## Problem to solve
Render the lines of every item below as a Markdown table with two columns, n for the row number and Line for the line itself, leaving out blank lines.

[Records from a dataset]
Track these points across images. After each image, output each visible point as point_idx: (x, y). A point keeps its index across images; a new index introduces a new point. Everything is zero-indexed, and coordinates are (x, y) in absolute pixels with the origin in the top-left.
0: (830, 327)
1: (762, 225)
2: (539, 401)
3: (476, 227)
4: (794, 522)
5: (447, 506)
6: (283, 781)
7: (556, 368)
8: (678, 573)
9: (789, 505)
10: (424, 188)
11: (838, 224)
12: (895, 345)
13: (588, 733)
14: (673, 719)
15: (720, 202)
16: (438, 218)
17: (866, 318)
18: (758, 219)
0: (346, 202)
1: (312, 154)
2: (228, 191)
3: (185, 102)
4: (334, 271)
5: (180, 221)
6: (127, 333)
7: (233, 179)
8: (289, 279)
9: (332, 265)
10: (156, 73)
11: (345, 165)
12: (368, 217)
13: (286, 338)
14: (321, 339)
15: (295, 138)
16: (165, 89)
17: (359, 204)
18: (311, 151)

## Solution for this exercise
| n | Line |
|---|---|
| 1 | Track these points across images. After each image, output each visible point as point_idx: (x, y). A point keeps its index across images; a new index introduces a new point. Everything is zero-indexed, and coordinates are (x, y) in absolute pixels with the origin in the top-left. |
| 2 | 0: (830, 327) |
| 3 | 1: (762, 225) |
| 4 | 2: (539, 401) |
| 5 | 3: (476, 227) |
| 6 | 4: (794, 522) |
| 7 | 5: (447, 506) |
| 8 | 6: (283, 781) |
| 9 | 7: (556, 368) |
| 10 | 8: (678, 573) |
| 11 | 9: (789, 505) |
| 12 | 10: (424, 188) |
| 13 | 11: (838, 224) |
| 14 | 12: (895, 345) |
| 15 | 13: (588, 733) |
| 16 | 14: (673, 719) |
| 17 | 15: (720, 202) |
| 18 | 16: (438, 218) |
| 19 | 17: (866, 318) |
| 20 | 18: (758, 219) |
| 21 | 0: (346, 202) |
| 22 | 1: (312, 154) |
| 23 | 2: (228, 191) |
| 24 | 3: (185, 102) |
| 25 | 4: (334, 271) |
| 26 | 5: (180, 221) |
| 27 | 6: (127, 333) |
| 28 | 7: (233, 179) |
| 29 | 8: (289, 279) |
| 30 | 9: (332, 265) |
| 31 | 10: (156, 73) |
| 32 | 11: (345, 165) |
| 33 | 12: (368, 217) |
| 34 | 13: (286, 338) |
| 35 | 14: (321, 339) |
| 36 | 15: (295, 138) |
| 37 | 16: (165, 89) |
| 38 | 17: (359, 204) |
| 39 | 18: (311, 151) |